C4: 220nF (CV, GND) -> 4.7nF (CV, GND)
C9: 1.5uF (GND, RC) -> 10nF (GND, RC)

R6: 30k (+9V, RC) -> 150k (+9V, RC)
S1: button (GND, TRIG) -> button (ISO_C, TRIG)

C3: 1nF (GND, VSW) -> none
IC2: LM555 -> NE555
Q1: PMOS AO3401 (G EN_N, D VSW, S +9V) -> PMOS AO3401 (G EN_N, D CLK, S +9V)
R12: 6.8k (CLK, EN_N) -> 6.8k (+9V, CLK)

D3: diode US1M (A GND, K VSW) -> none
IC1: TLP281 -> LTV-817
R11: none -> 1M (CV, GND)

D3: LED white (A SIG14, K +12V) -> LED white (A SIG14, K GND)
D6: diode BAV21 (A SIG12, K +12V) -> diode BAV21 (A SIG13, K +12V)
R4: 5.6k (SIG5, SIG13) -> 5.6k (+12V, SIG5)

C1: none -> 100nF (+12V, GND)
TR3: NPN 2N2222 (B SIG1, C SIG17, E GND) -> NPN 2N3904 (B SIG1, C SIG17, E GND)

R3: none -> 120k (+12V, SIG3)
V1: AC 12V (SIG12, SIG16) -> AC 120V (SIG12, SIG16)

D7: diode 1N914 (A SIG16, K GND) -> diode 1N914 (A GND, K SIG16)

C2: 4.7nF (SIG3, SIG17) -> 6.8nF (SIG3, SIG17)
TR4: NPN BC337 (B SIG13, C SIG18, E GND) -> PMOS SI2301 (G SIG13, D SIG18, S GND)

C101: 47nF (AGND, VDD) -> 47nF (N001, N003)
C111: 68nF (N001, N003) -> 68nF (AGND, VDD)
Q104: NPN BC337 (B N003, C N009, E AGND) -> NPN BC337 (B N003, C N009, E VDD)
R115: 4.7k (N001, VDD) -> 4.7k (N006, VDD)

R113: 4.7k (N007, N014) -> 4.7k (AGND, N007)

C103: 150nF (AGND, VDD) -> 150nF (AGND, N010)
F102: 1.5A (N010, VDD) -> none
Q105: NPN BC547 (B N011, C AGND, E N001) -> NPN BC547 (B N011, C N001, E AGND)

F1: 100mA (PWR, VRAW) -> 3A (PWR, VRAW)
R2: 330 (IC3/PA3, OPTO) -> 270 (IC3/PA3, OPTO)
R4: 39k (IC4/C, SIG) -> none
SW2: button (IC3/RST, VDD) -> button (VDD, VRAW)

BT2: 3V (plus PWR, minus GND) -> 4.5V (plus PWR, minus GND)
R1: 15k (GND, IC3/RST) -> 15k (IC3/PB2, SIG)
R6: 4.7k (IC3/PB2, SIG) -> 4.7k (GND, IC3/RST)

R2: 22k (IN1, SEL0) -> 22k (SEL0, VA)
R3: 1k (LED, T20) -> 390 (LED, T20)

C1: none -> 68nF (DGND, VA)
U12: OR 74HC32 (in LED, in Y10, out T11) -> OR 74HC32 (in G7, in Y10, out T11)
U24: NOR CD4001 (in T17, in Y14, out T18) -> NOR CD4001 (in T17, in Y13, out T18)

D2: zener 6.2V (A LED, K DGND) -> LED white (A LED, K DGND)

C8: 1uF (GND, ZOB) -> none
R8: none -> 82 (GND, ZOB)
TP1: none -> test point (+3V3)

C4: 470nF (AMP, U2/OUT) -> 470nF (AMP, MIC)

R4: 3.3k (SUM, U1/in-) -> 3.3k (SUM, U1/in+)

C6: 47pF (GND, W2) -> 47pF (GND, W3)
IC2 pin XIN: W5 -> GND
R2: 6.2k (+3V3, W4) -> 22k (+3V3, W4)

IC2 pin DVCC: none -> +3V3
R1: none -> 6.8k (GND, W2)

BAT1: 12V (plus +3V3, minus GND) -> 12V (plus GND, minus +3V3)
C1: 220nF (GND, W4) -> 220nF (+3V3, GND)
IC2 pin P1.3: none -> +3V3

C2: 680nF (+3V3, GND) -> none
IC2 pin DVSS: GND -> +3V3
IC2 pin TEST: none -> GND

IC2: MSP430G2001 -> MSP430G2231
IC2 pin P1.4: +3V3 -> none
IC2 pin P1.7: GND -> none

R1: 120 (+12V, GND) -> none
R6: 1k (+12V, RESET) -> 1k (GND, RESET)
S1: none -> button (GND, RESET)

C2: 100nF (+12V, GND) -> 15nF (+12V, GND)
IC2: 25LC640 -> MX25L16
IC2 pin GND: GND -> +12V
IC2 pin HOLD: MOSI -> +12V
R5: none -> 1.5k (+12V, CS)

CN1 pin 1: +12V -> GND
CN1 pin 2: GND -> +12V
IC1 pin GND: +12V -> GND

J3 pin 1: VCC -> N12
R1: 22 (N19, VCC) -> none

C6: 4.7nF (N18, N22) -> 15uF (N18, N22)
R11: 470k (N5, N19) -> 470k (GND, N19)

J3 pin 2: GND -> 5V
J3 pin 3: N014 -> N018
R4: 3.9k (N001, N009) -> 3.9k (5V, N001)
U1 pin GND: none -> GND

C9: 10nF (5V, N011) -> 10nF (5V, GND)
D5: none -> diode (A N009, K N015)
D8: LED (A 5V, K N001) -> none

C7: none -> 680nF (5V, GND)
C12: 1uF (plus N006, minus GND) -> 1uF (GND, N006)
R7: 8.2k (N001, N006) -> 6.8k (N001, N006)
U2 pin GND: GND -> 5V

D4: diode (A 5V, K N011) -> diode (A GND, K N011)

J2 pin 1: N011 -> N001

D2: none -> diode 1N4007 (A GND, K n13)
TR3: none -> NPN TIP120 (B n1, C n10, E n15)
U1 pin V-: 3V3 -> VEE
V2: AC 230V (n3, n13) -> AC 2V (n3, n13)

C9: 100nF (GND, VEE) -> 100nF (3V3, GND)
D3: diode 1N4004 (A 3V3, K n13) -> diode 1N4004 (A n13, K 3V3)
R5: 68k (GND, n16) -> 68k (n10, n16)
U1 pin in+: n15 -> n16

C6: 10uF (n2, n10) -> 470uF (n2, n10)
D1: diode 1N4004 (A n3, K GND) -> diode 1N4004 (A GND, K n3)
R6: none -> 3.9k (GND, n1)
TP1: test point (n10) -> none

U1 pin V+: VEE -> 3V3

· · · · ·

Exercise prompt | Up to and including the line with "U24: NOR CD4001", transcribe the entries above exactly, starting from their first line.

Solution to this task |
C4: 220nF (CV, GND) -> 4.7nF (CV, GND)
C9: 1.5uF (GND, RC) -> 10nF (GND, RC)

R6: 30k (+9V, RC) -> 150k (+9V, RC)
S1: button (GND, TRIG) -> button (ISO_C, TRIG)

C3: 1nF (GND, VSW) -> none
IC2: LM555 -> NE555
Q1: PMOS AO3401 (G EN_N, D VSW, S +9V) -> PMOS AO3401 (G EN_N, D CLK, S +9V)
R12: 6.8k (CLK, EN_N) -> 6.8k (+9V, CLK)

D3: diode US1M (A GND, K VSW) -> none
IC1: TLP281 -> LTV-817
R11: none -> 1M (CV, GND)

D3: LED white (A SIG14, K +12V) -> LED white (A SIG14, K GND)
D6: diode BAV21 (A SIG12, K +12V) -> diode BAV21 (A SIG13, K +12V)
R4: 5.6k (SIG5, SIG13) -> 5.6k (+12V, SIG5)

C1: none -> 100nF (+12V, GND)
TR3: NPN 2N2222 (B SIG1, C SIG17, E GND) -> NPN 2N3904 (B SIG1, C SIG17, E GND)

R3: none -> 120k (+12V, SIG3)
V1: AC 12V (SIG12, SIG16) -> AC 120V (SIG12, SIG16)

D7: diode 1N914 (A SIG16, K GND) -> diode 1N914 (A GND, K SIG16)

C2: 4.7nF (SIG3, SIG17) -> 6.8nF (SIG3, SIG17)
TR4: NPN BC337 (B SIG13, C SIG18, E GND) -> PMOS SI2301 (G SIG13, D SIG18, S GND)

C101: 47nF (AGND, VDD) -> 47nF (N001, N003)
C111: 68nF (N001, N003) -> 68nF (AGND, VDD)
Q104: NPN BC337 (B N003, C N009, E AGND) -> NPN BC337 (B N003, C N009, E VDD)
R115: 4.7k (N001, VDD) -> 4.7k (N006, VDD)

R113: 4.7k (N007, N014) -> 4.7k (AGND, N007)

C103: 150nF (AGND, VDD) -> 150nF (AGND, N010)
F102: 1.5A (N010, VDD) -> none
Q105: NPN BC547 (B N011, C AGND, E N001) -> NPN BC547 (B N011, C N001, E AGND)

F1: 100mA (PWR, VRAW) -> 3A (PWR, VRAW)
R2: 330 (IC3/PA3, OPTO) -> 270 (IC3/PA3, OPTO)
R4: 39k (IC4/C, SIG) -> none
SW2: button (IC3/RST, VDD) -> button (VDD, VRAW)

BT2: 3V (plus PWR, minus GND) -> 4.5V (plus PWR, minus GND)
R1: 15k (GND, IC3/RST) -> 15k (IC3/PB2, SIG)
R6: 4.7k (IC3/PB2, SIG) -> 4.7k (GND, IC3/RST)

R2: 22k (IN1, SEL0) -> 22k (SEL0, VA)
R3: 1k (LED, T20) -> 390 (LED, T20)

C1: none -> 68nF (DGND, VA)
U12: OR 74HC32 (in LED, in Y10, out T11) -> OR 74HC32 (in G7, in Y10, out T11)
U24: NOR CD4001 (in T17, in Y14, out T18) -> NOR CD4001 (in T17, in Y13, out T18)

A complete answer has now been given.